• INSTRUCTIONS TO FOLLOW: Transcribe the listing below in full, exactly, with no images.

• SOURCE DATA:
= = = =

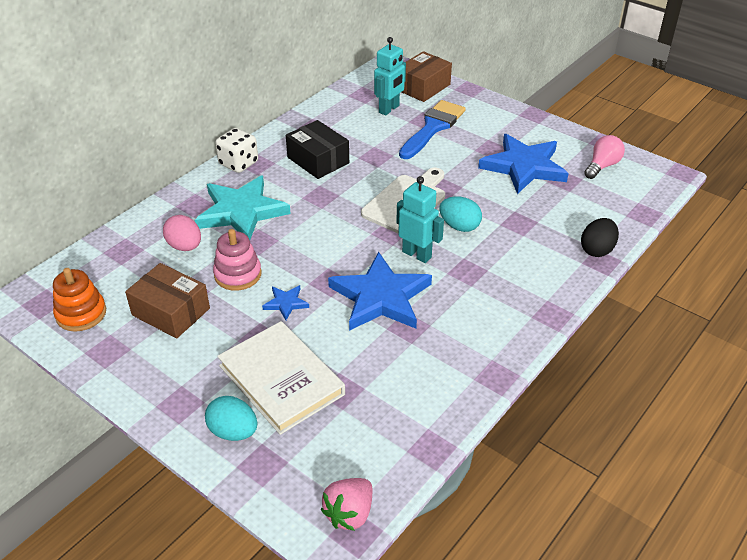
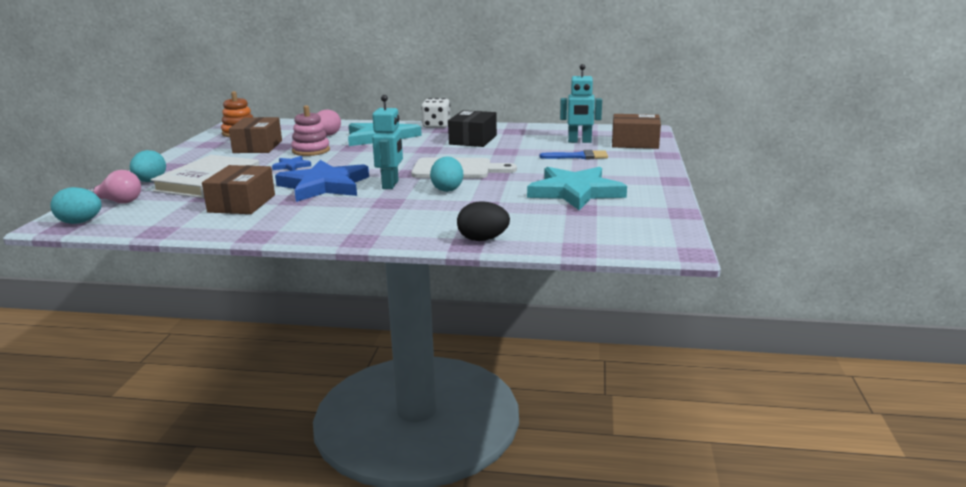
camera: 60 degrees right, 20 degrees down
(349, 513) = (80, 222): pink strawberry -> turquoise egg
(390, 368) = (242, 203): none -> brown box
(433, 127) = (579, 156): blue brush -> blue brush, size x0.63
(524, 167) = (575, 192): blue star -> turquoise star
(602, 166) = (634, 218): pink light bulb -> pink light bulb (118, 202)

= = = =

• ANSWER BELOW:
camera: 60 degrees right, 20 degrees down
(349, 513) = (80, 222): pink strawberry -> turquoise egg
(390, 368) = (242, 203): none -> brown box
(433, 127) = (579, 156): blue brush -> blue brush, size x0.63
(524, 167) = (575, 192): blue star -> turquoise star
(602, 166) = (634, 218): pink light bulb -> pink light bulb (118, 202)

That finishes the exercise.